** LISTED RECORDS follows **

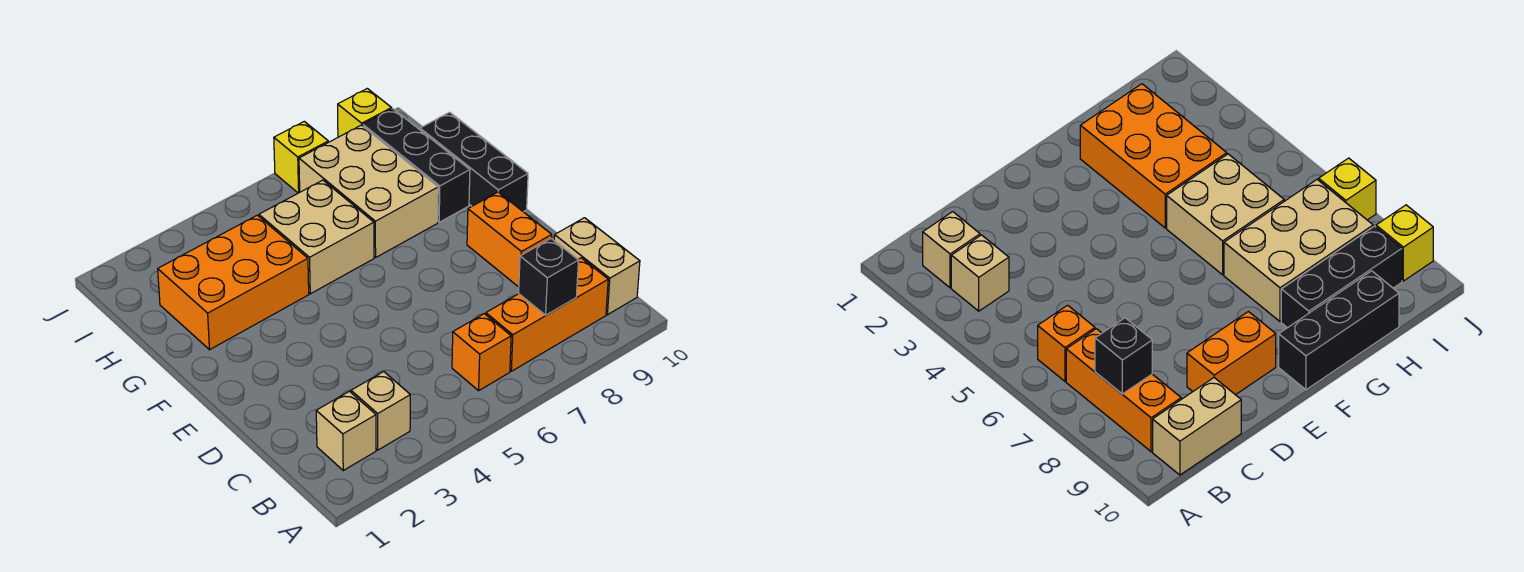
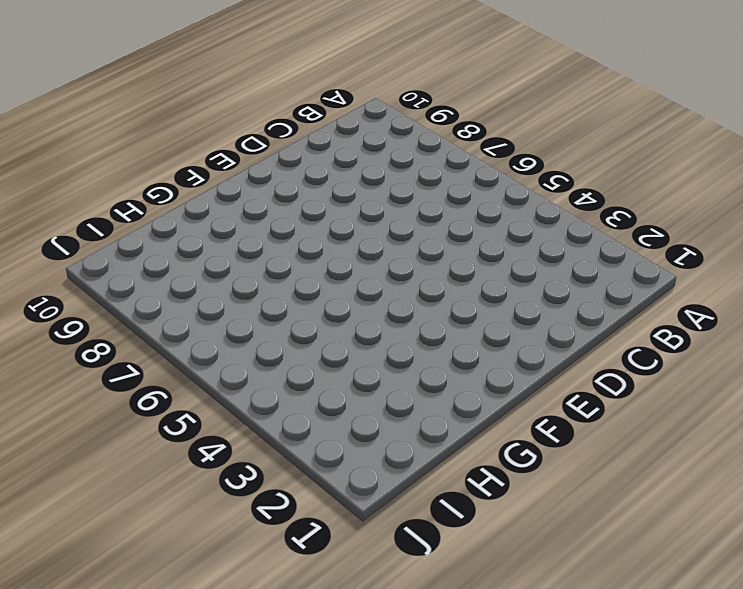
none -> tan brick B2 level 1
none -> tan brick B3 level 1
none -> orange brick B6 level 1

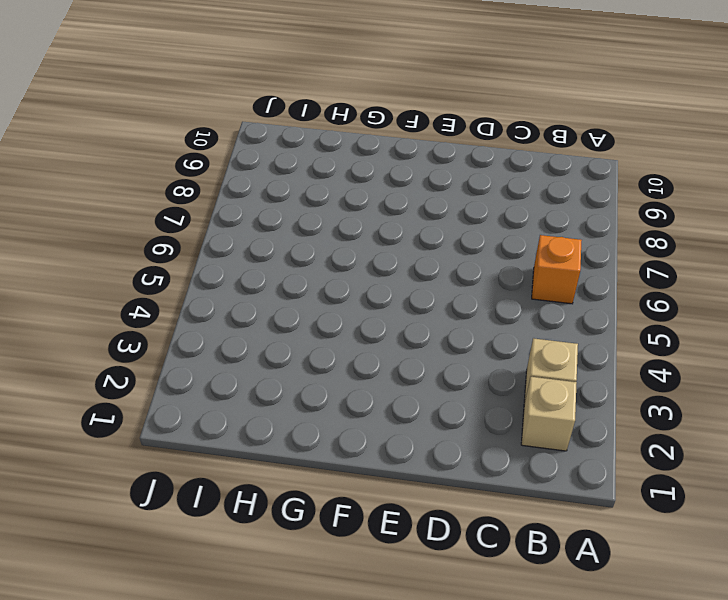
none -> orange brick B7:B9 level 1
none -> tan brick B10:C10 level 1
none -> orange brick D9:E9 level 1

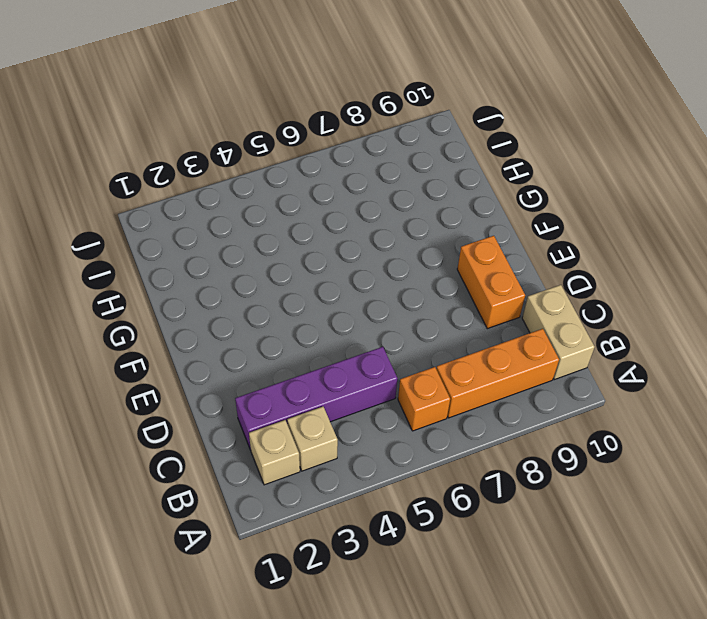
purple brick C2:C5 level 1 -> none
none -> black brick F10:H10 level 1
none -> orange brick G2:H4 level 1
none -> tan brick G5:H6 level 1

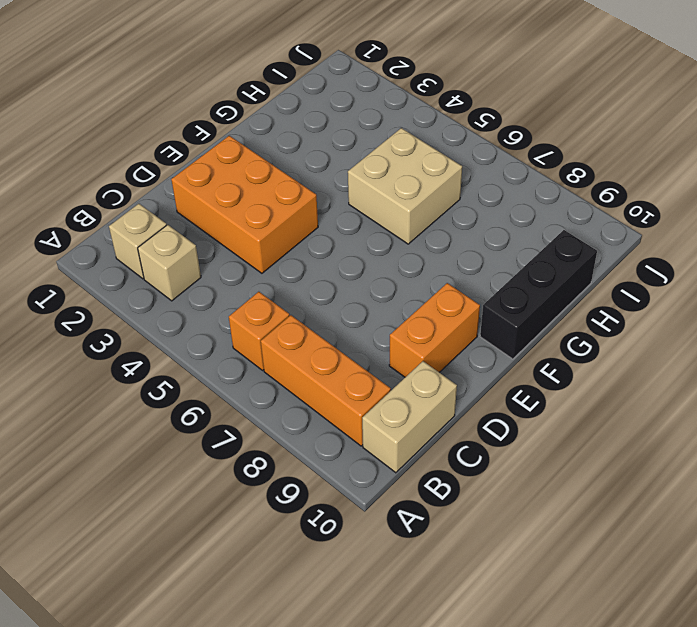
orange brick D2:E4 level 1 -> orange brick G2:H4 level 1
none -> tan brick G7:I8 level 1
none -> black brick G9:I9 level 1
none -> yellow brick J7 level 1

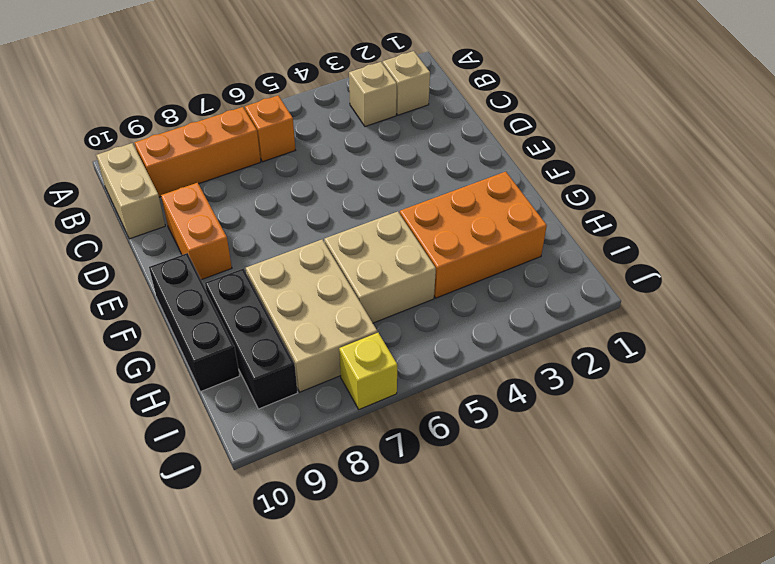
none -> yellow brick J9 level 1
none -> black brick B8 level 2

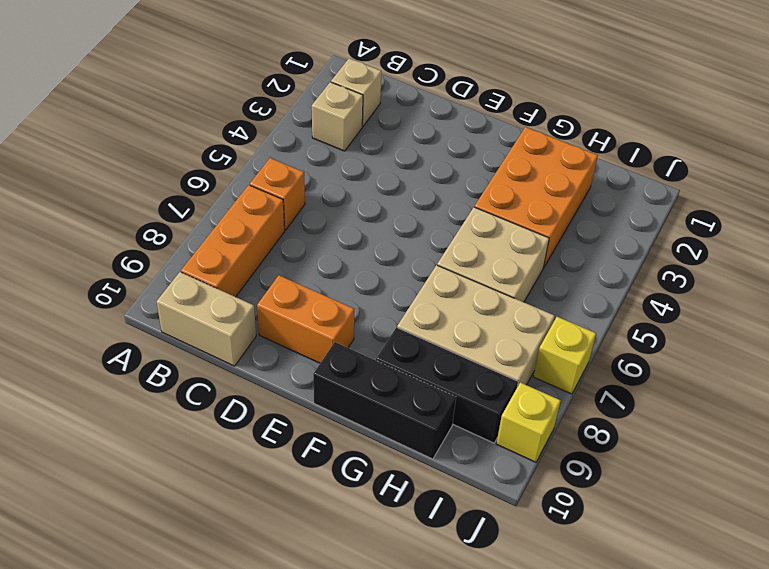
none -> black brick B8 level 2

** End of LISTED RECORDS **

ACTION ITEM
Output the records exactly. Drop the images.

EXPECTED ANSWER
none -> tan brick B2 level 1
none -> tan brick B3 level 1
none -> orange brick B6 level 1

none -> orange brick B7:B9 level 1
none -> tan brick B10:C10 level 1
none -> orange brick D9:E9 level 1

purple brick C2:C5 level 1 -> none
none -> black brick F10:H10 level 1
none -> orange brick G2:H4 level 1
none -> tan brick G5:H6 level 1

orange brick D2:E4 level 1 -> orange brick G2:H4 level 1
none -> tan brick G7:I8 level 1
none -> black brick G9:I9 level 1
none -> yellow brick J7 level 1

none -> yellow brick J9 level 1
none -> black brick B8 level 2

none -> black brick B8 level 2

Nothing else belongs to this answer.